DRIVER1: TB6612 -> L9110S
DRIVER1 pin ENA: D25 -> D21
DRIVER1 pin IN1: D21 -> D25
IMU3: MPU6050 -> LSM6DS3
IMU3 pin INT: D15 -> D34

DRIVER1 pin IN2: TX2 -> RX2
--
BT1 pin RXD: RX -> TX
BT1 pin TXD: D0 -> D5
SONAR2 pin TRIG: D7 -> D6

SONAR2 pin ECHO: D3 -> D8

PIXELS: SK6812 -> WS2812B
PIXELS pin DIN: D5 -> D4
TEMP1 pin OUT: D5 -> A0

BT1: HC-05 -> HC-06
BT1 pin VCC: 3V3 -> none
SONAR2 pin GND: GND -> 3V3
* * *
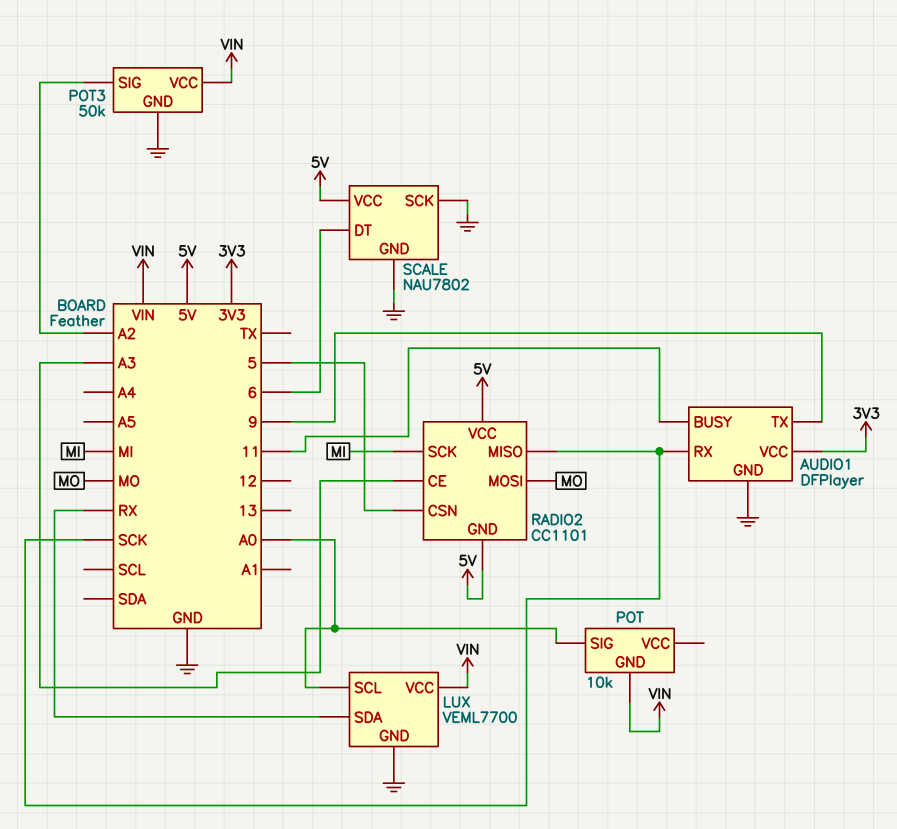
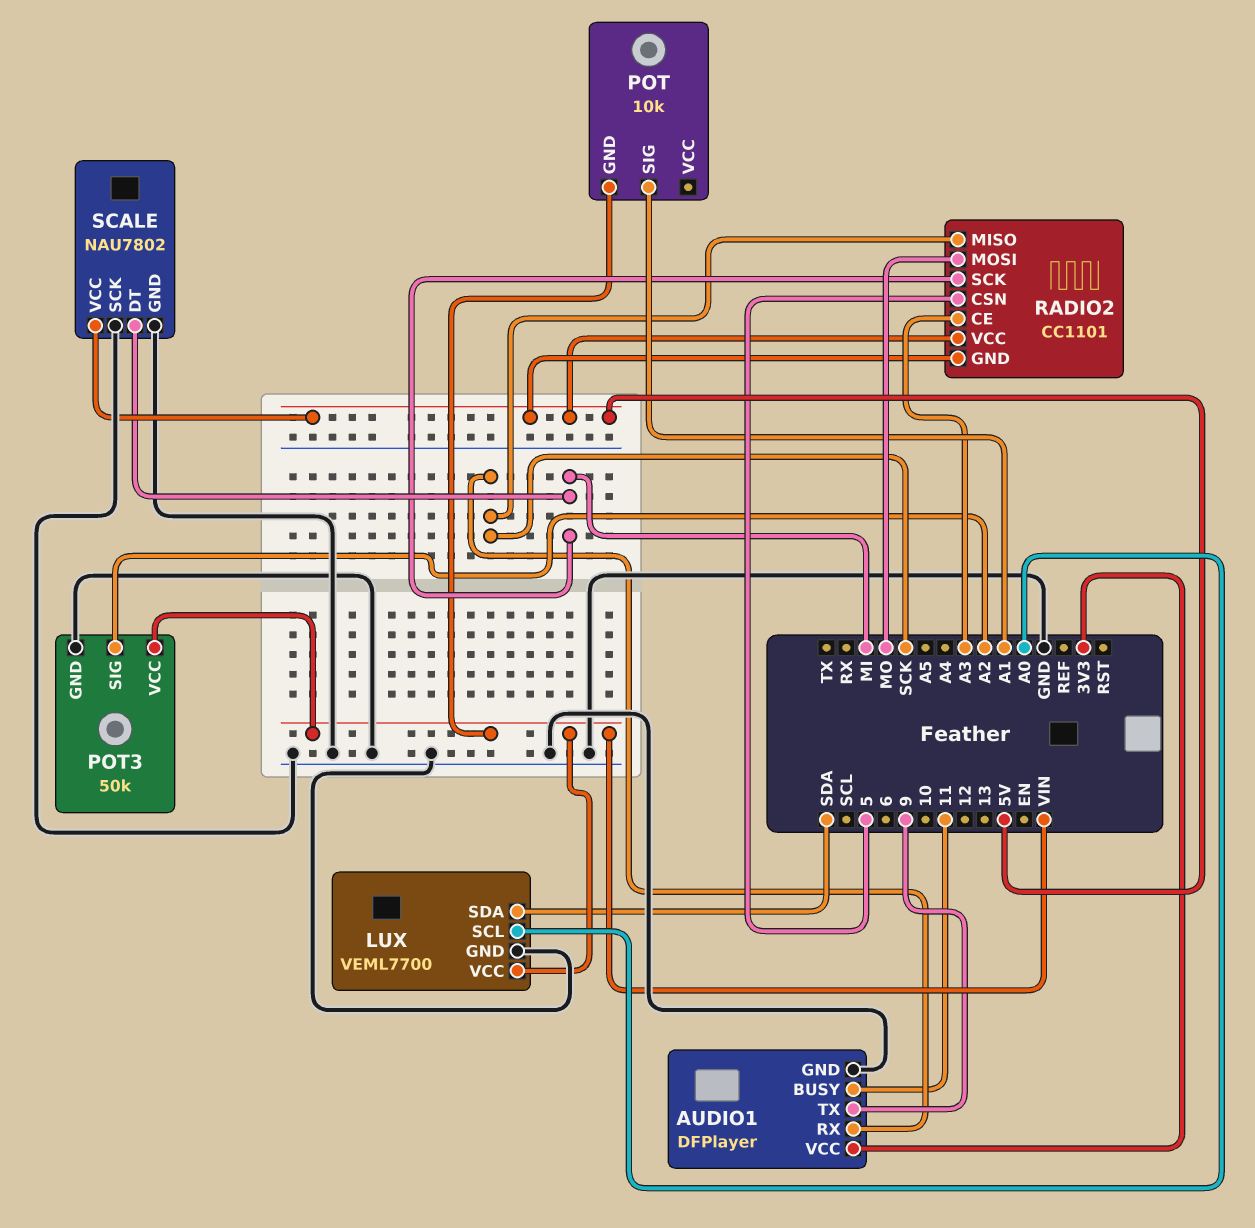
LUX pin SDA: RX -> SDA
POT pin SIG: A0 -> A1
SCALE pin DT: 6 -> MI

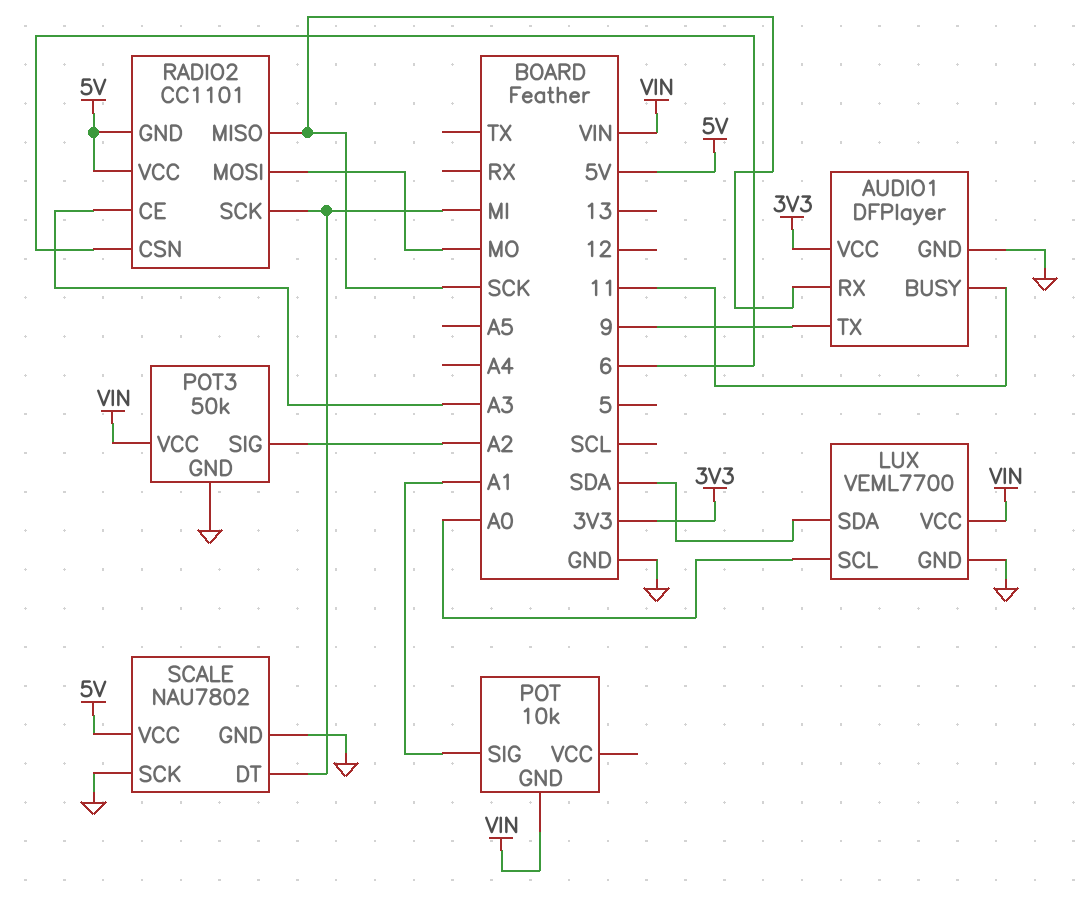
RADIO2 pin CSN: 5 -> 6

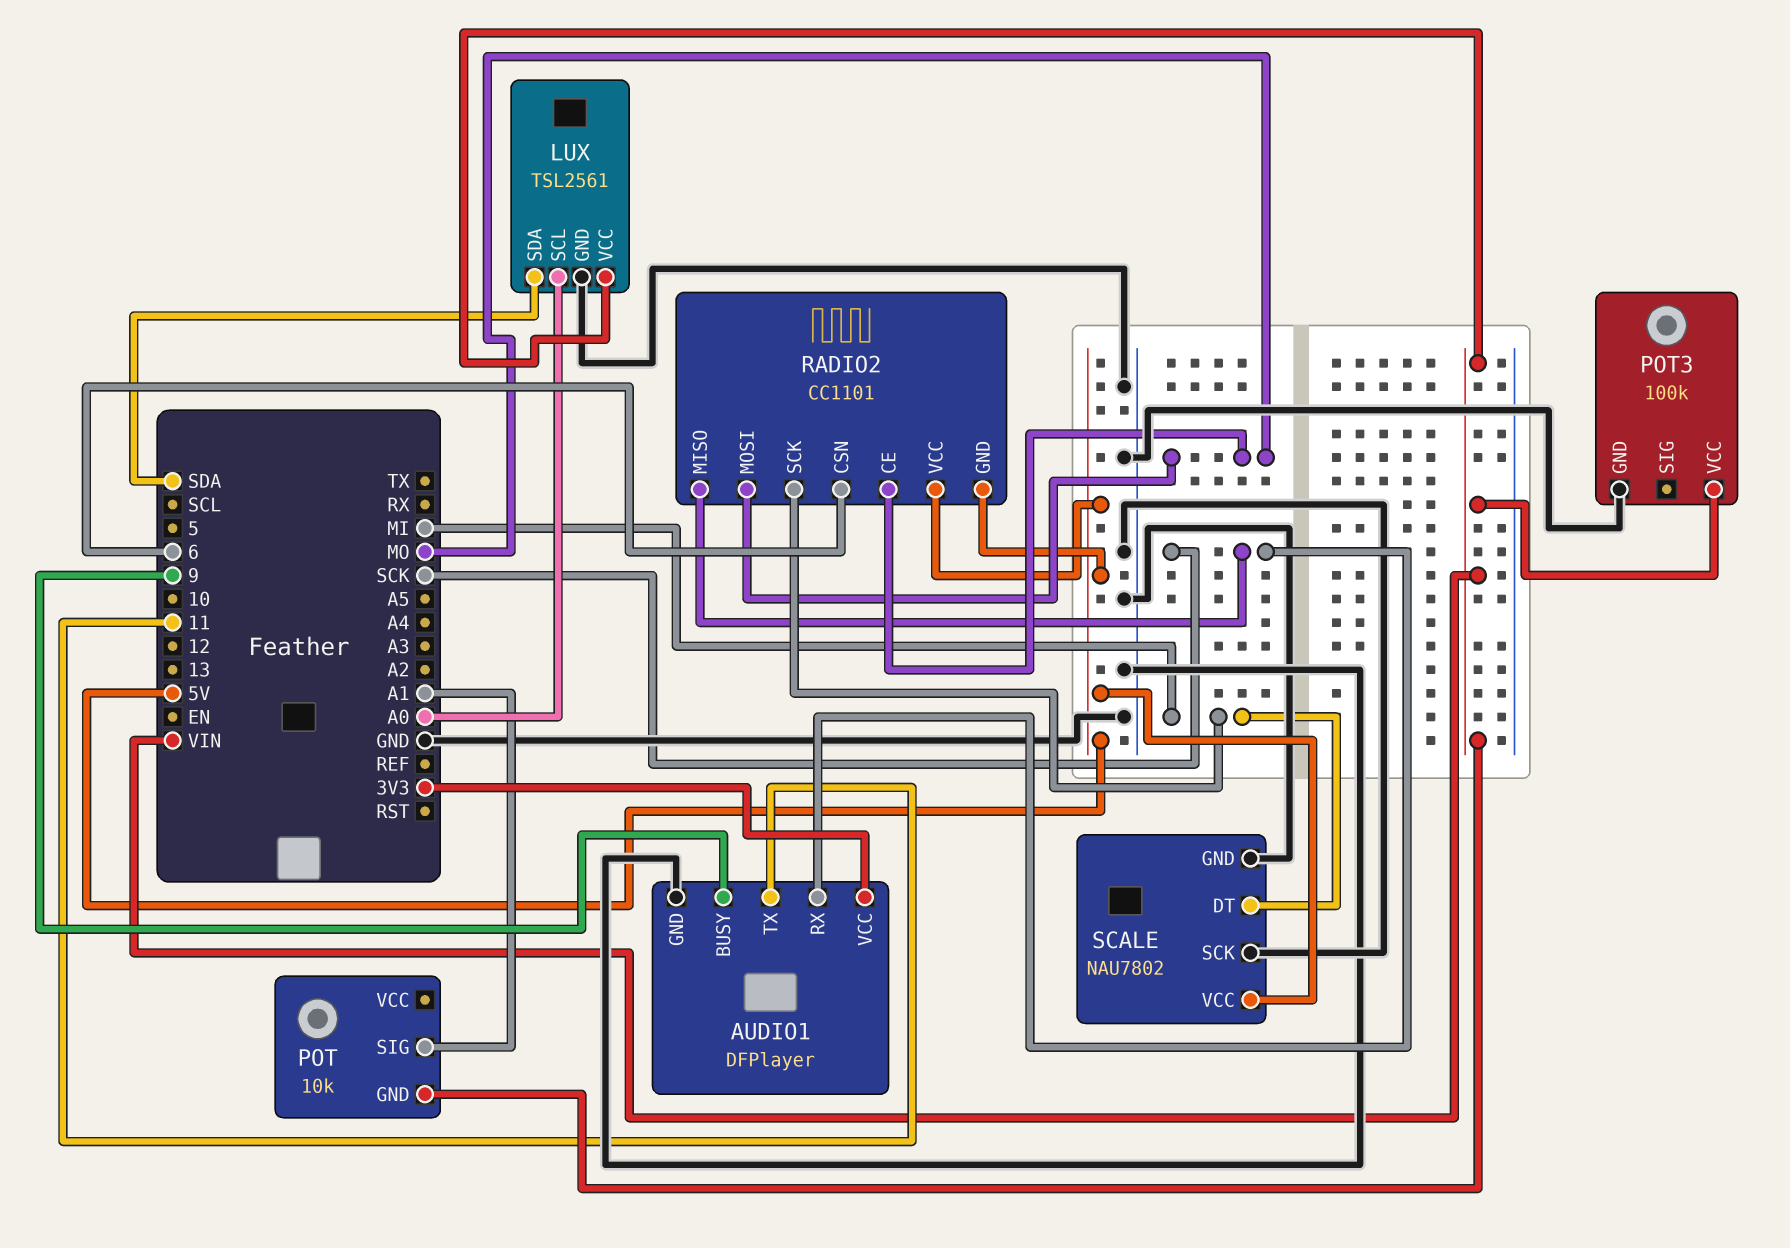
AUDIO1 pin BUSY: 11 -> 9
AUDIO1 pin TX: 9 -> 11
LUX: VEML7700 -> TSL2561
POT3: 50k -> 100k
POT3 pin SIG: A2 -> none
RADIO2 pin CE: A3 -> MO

[Aim of the task] Could you transcribe exactly the entries above, but only the lines from the one with "RADIO2 pin CSN: 5 -> 6" through the one with "RADIO2 pin CE: A3 -> MO", and without pictures?

[Task response]
RADIO2 pin CSN: 5 -> 6

AUDIO1 pin BUSY: 11 -> 9
AUDIO1 pin TX: 9 -> 11
LUX: VEML7700 -> TSL2561
POT3: 50k -> 100k
POT3 pin SIG: A2 -> none
RADIO2 pin CE: A3 -> MO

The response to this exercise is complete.